● WHAT NEEDS TO BE DONE:
Transcribe each record precisely; images stay out.

● RECORDS TO PROCESS:
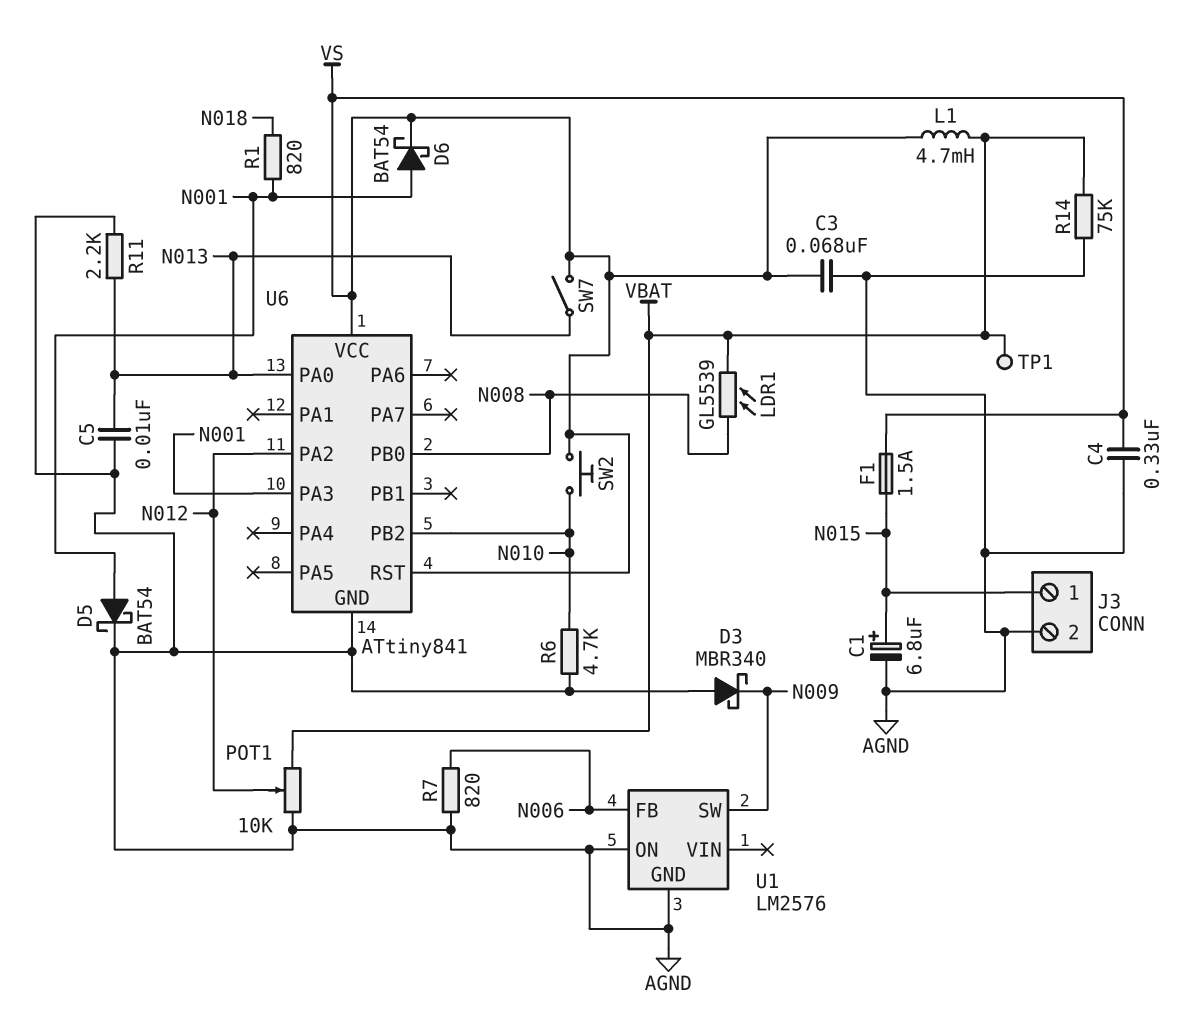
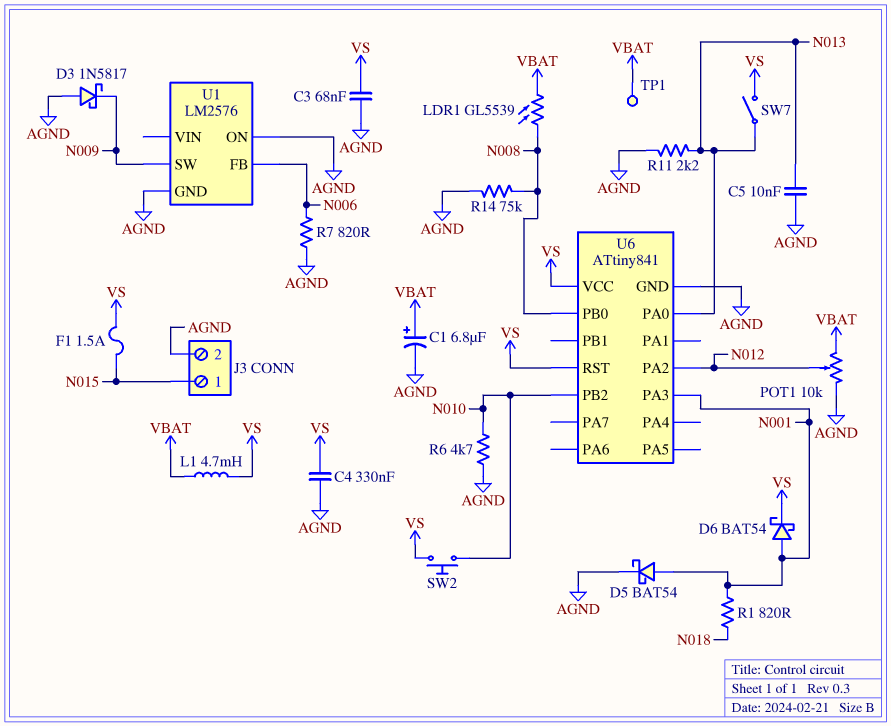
C1: 6.8uF (plus N015, minus AGND) -> 6.8uF (plus VBAT, minus AGND)
D3: schottky MBR340 (A AGND, K N009) -> schottky 1N5817 (A AGND, K N009)
R14: 75k (AGND, VBAT) -> 75k (AGND, N008)

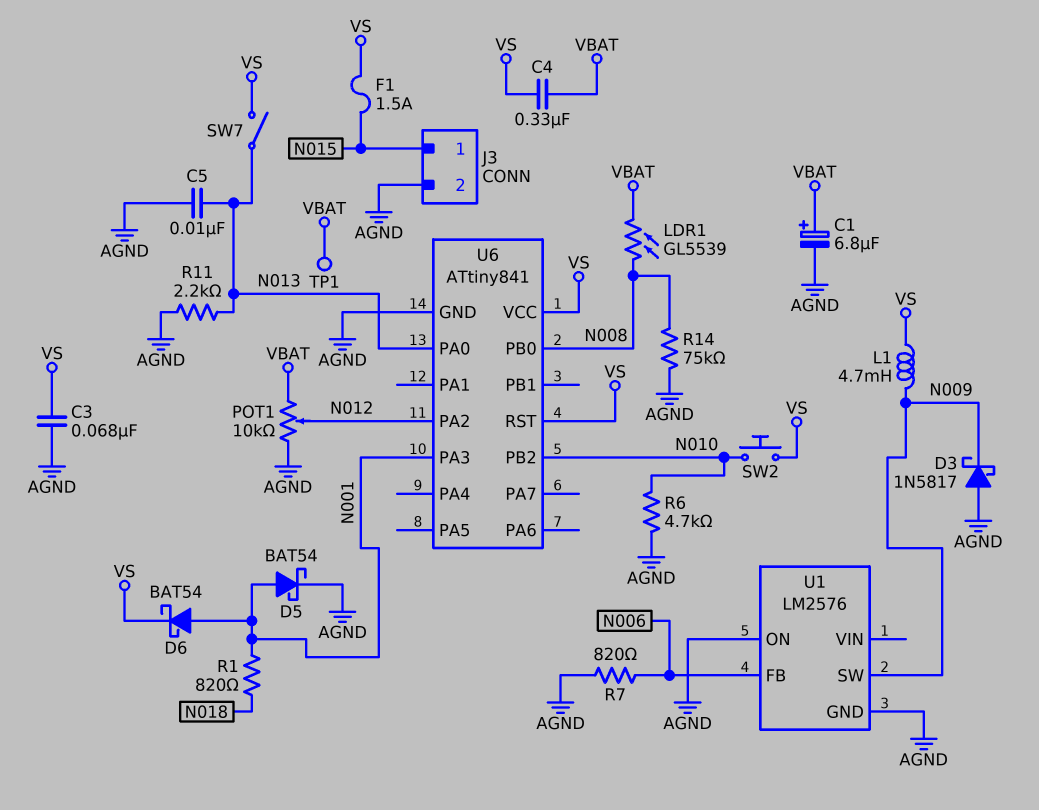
C4: 330nF (AGND, VS) -> 330nF (VBAT, VS)
L1: 4.7mH (VBAT, VS) -> 4.7mH (N009, VS)

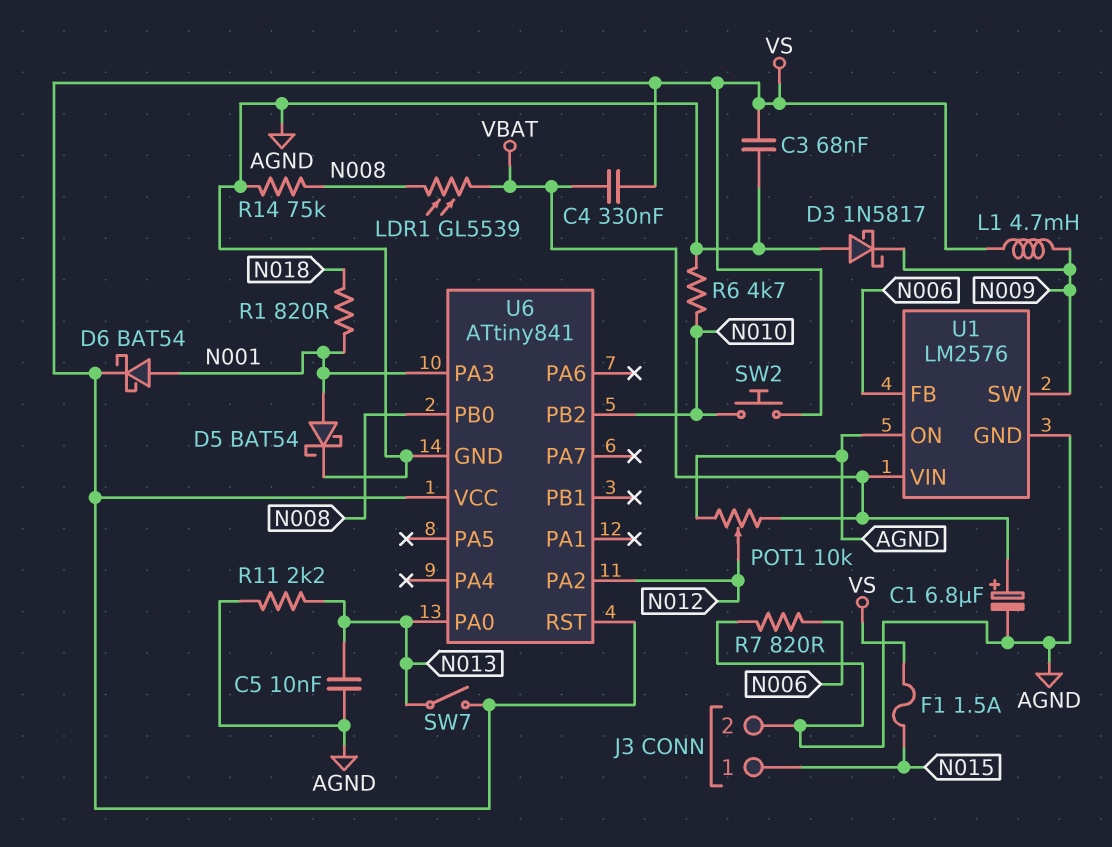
TP1: test point (VBAT) -> none
U1 pin VIN: none -> VBAT

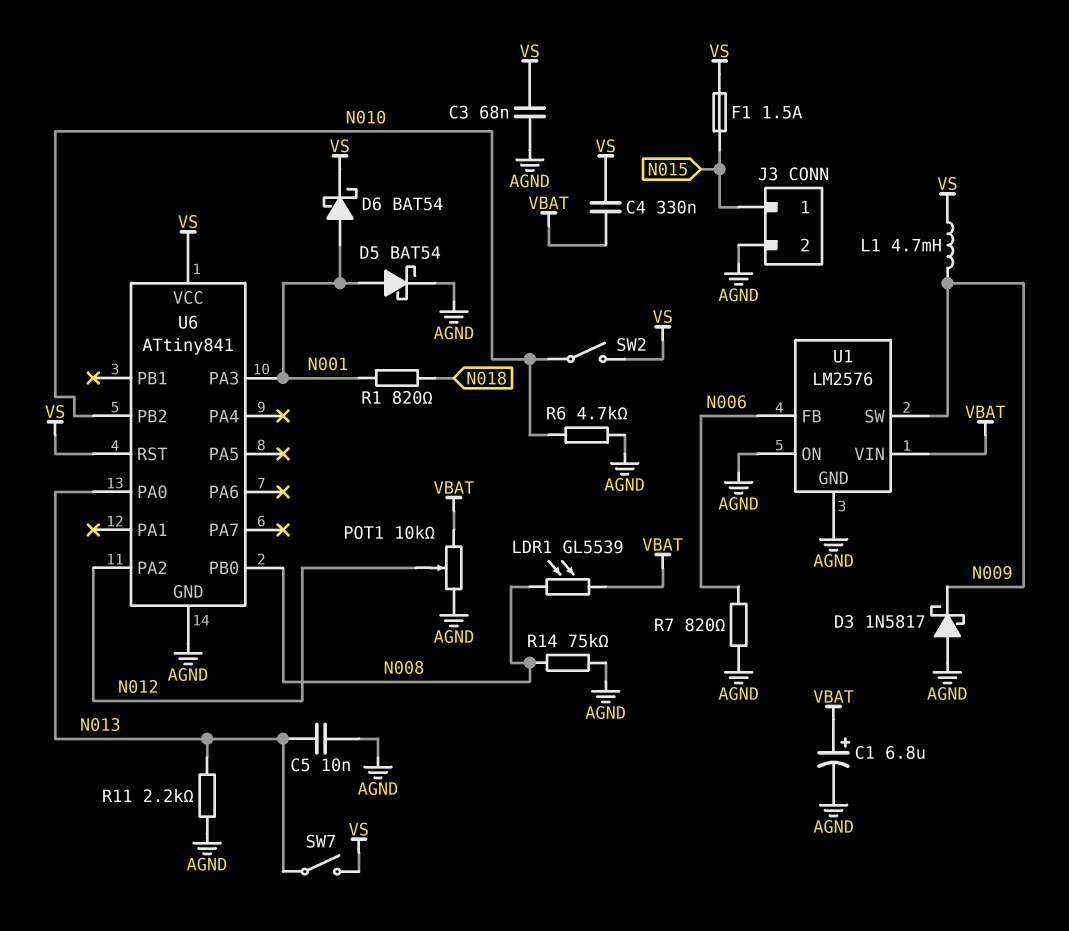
SW2: button (N010, VS) -> switch (N010, VS)

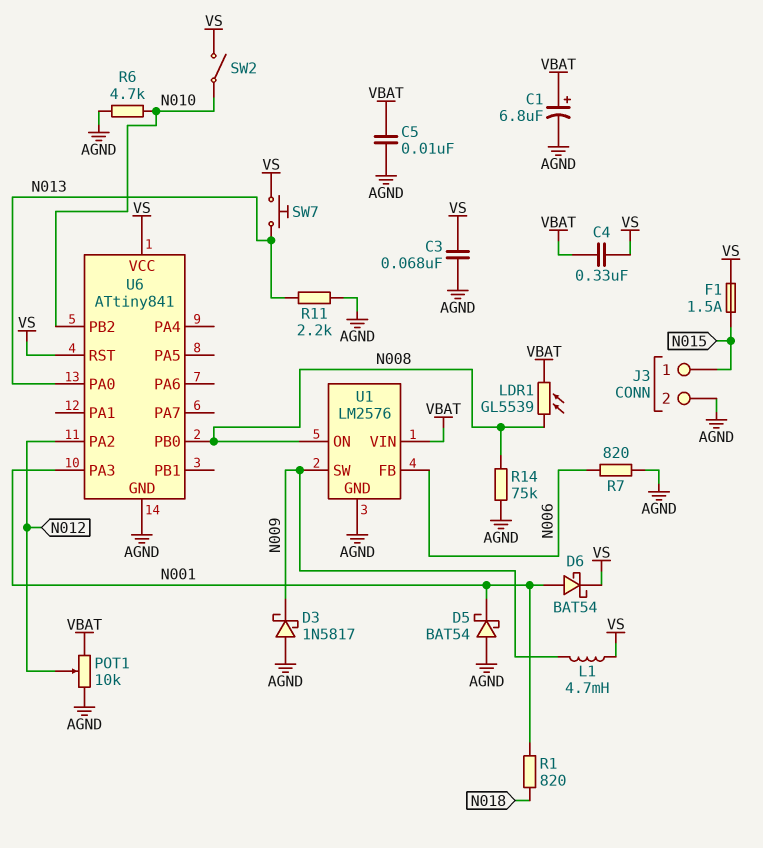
C5: 10nF (AGND, N013) -> 10nF (AGND, VBAT)
D5: schottky BAT54 (A N001, K AGND) -> schottky BAT54 (A AGND, K N001)
SW7: switch (N013, VS) -> button (N013, VS)
U1 pin ON: AGND -> N008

● TASK RESPONSE:
C1: 6.8uF (plus N015, minus AGND) -> 6.8uF (plus VBAT, minus AGND)
D3: schottky MBR340 (A AGND, K N009) -> schottky 1N5817 (A AGND, K N009)
R14: 75k (AGND, VBAT) -> 75k (AGND, N008)

C4: 330nF (AGND, VS) -> 330nF (VBAT, VS)
L1: 4.7mH (VBAT, VS) -> 4.7mH (N009, VS)

TP1: test point (VBAT) -> none
U1 pin VIN: none -> VBAT

SW2: button (N010, VS) -> switch (N010, VS)

C5: 10nF (AGND, N013) -> 10nF (AGND, VBAT)
D5: schottky BAT54 (A N001, K AGND) -> schottky BAT54 (A AGND, K N001)
SW7: switch (N013, VS) -> button (N013, VS)
U1 pin ON: AGND -> N008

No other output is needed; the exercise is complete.